• [THE DATA]
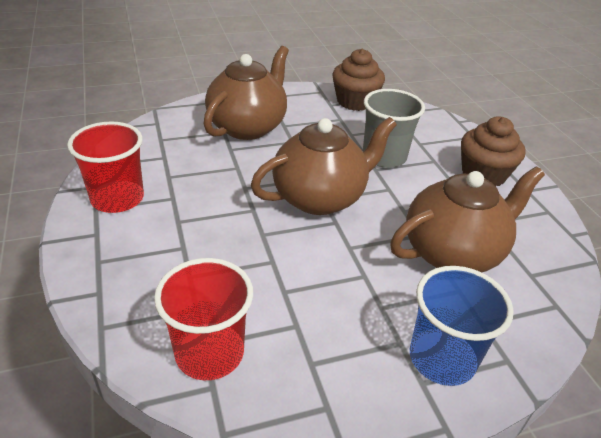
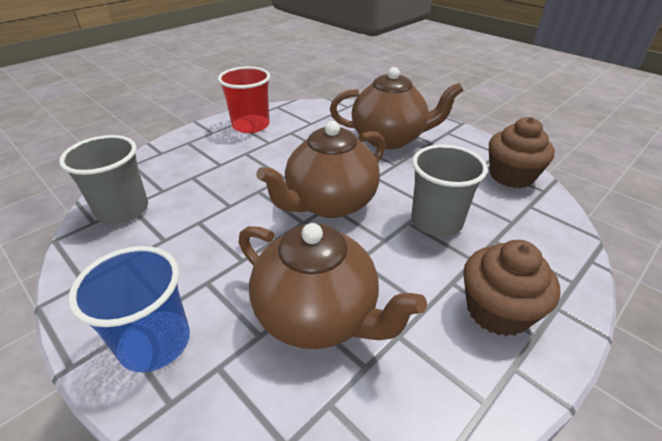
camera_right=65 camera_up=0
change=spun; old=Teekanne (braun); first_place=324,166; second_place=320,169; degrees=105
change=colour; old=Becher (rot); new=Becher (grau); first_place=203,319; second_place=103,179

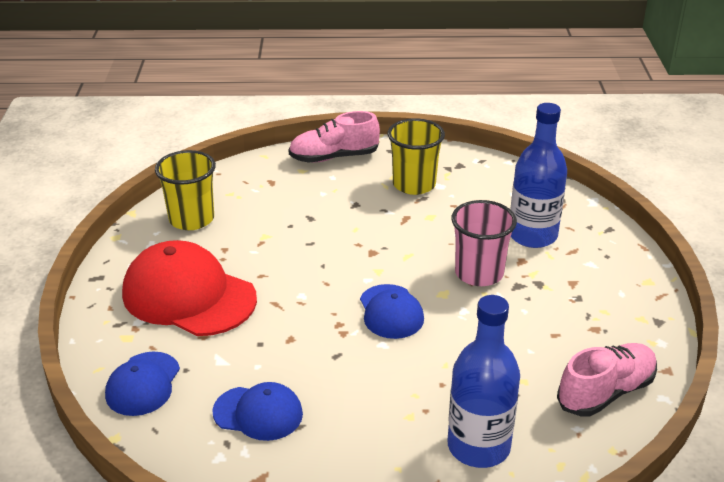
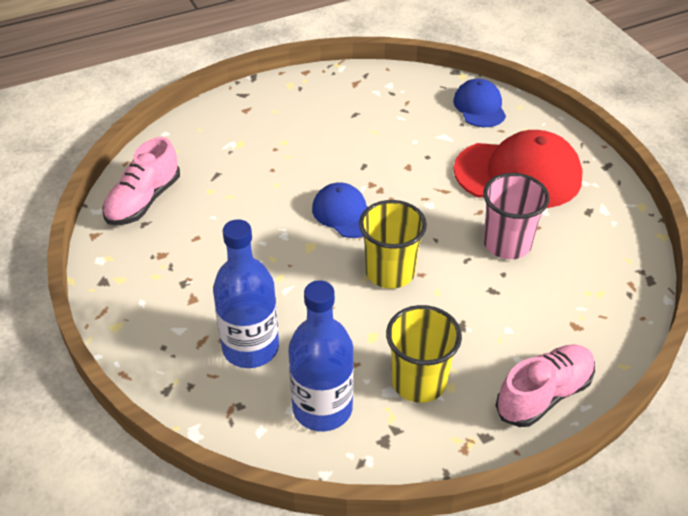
camera_right=155 camera_up=10
change=relocated; old=Becher (gelb); first_place=185,190; second_place=393,244
change=relocated; old=Becher (rosa); first_place=484,243; second_place=516,216
change=relocated; old=Flasche (blau); first_place=484,381; second_place=321,355
change=missing; old=Kappe (blau); first_place=257,411

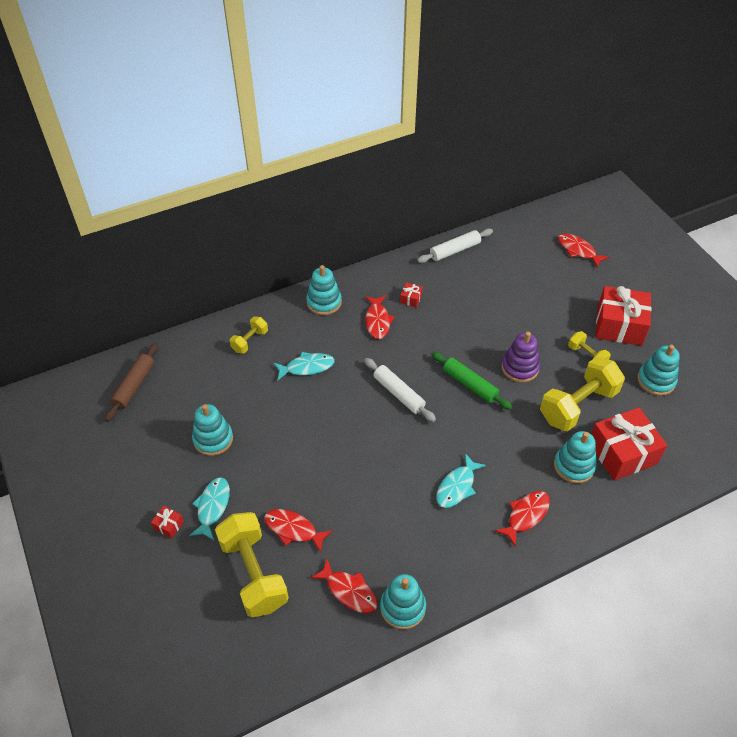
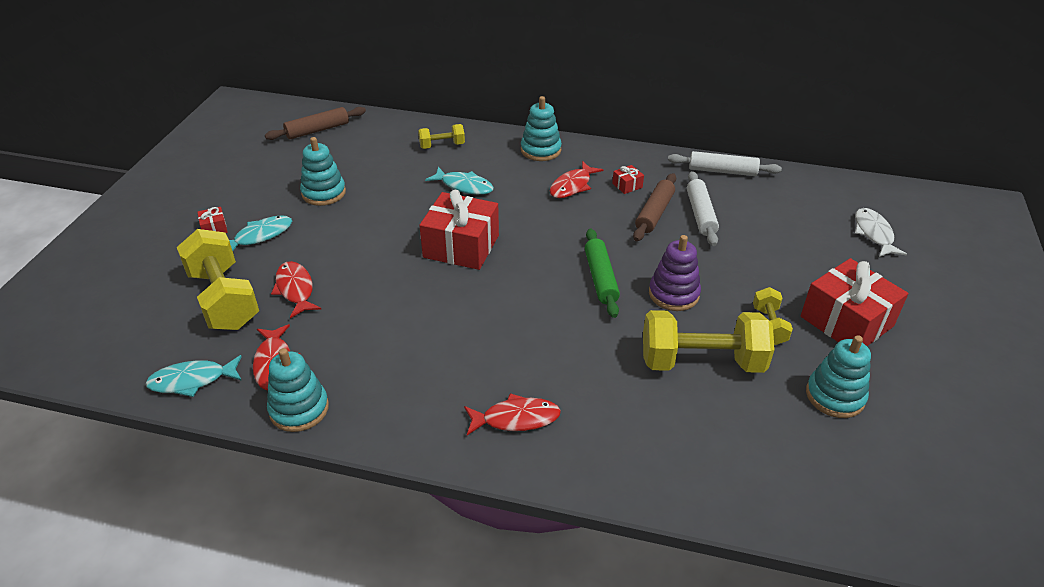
camera_right=40 camera_up=-10
change=colour; old=Fisch (rot); new=Fisch (weiß); first_place=583,250; second_place=881,232
change=relocated; old=Nudelholz (weiß); first_place=400,390; second_place=703,208
change=relocated; old=Geschenk (rot); first_place=629,444; second_place=459,230
change=missing; old=Stapelspielzeug (türkis); first_place=575,457
change=relocated; old=Fisch (türkis); first_place=461,480; second_place=193,376
change=spun; old=Hantel (gelb); first_place=252,564; second_place=218,279; degrees=-45
change=appeared; new=Nudelholz (braun); second_place=654,207

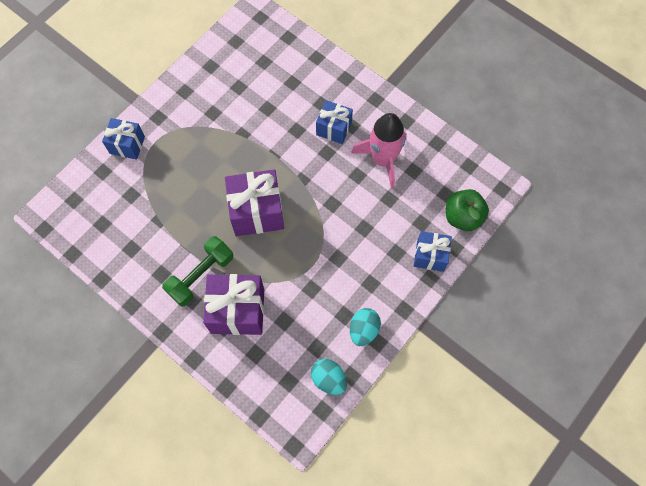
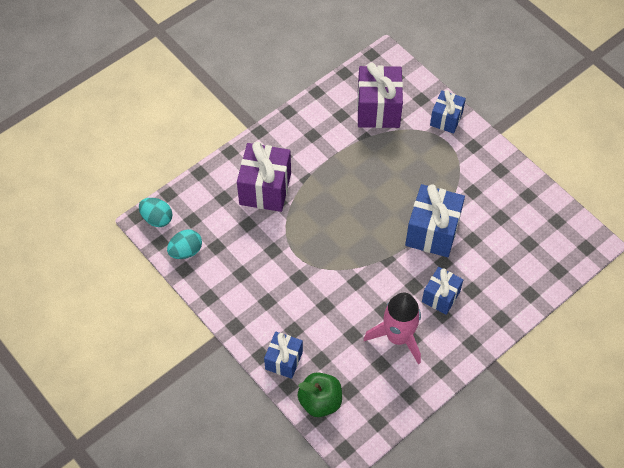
camera_right=100 camera_up=-10
change=relocated; old=Geschenk (lila); first_place=254,202; second_place=380,95
change=missing; old=Hantel (grün); first_place=198,271
change=relocated; old=Ei (türkis); first_place=365,327; second_place=156,212
change=appeared; new=Geschenk (blau); second_place=435,220

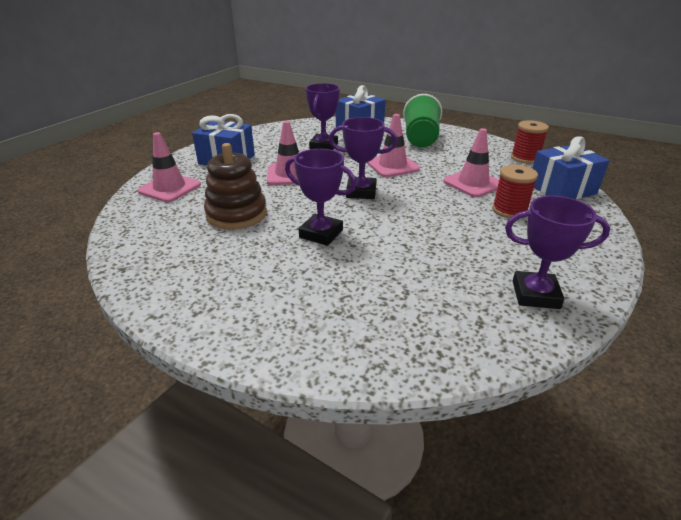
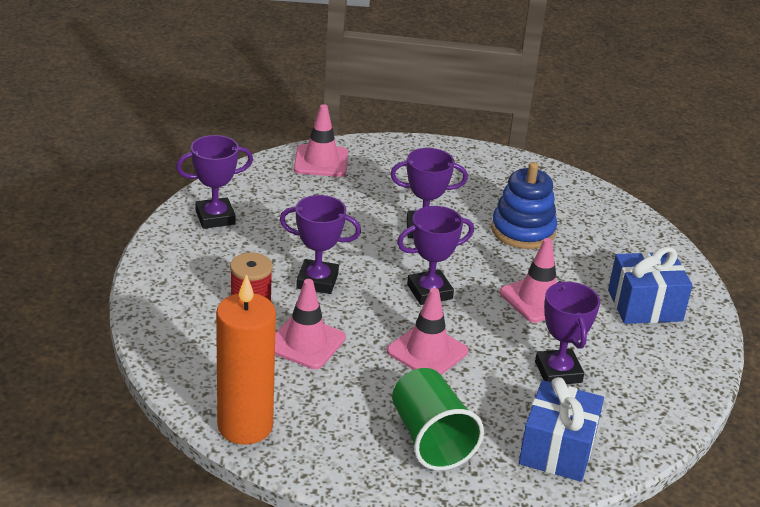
camera_right=150 camera_up=0
change=exchanged; old=Garnrolle (rot); new=Kerze (orange); first_place=530,142; second_place=246,359
change=relocated; old=Leitkegel (rosa); first_place=169,167; second_place=321,140
change=missing; old=Geschenk (blau); first_place=571,167
change=colour; old=Stapelspielzeug (braun); new=Stapelspielzeug (blau); first_place=235,186; second_place=524,205
change=appeared; new=Pokal (lila); second_place=320,244

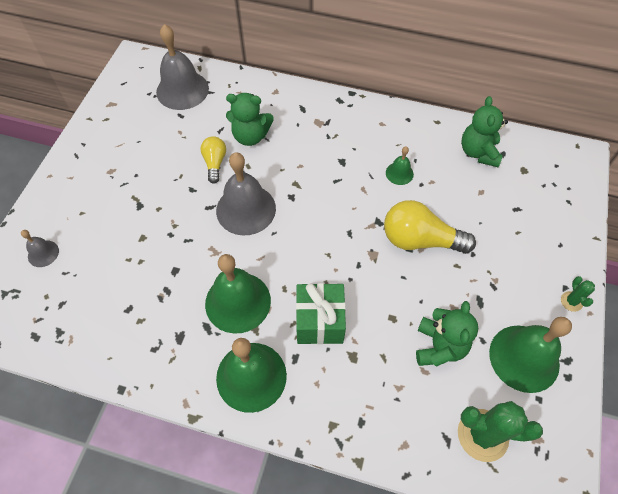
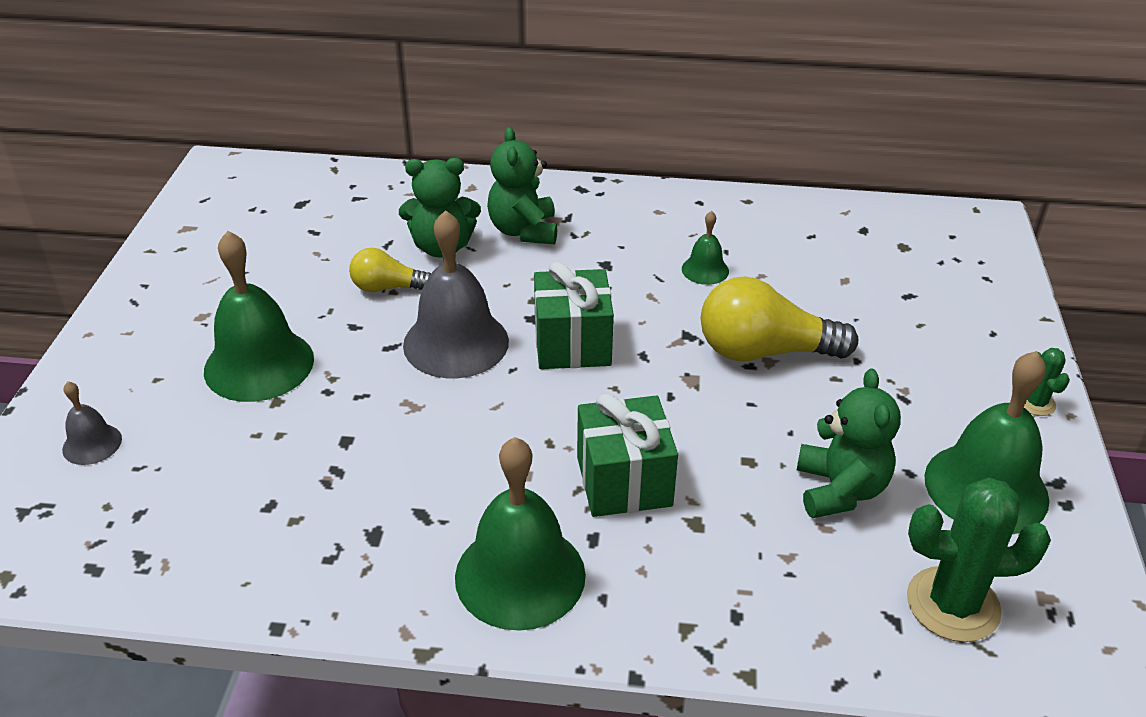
camera_right=-10 camera_up=-20
change=missing; old=Glocke (grau); first_place=182,67
change=relocated; old=Teddybär (grün); first_place=484,131; second_place=522,186
change=spun; old=Glühbirne (gelb); first_place=213,159; second_place=390,270; degrees=-75
change=relocated; old=Glocke (grün); first_place=238,294; second_place=259,316
change=appeared; new=Geschenk (grün); second_place=574,315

• [PROMPT] Wherever the word "türkis" occurs in a line of the listing, copy that line.

• [EXERCISE RESPONSE]
change=missing; old=Stapelspielzeug (türkis); first_place=575,457
change=relocated; old=Fisch (türkis); first_place=461,480; second_place=193,376
change=relocated; old=Ei (türkis); first_place=365,327; second_place=156,212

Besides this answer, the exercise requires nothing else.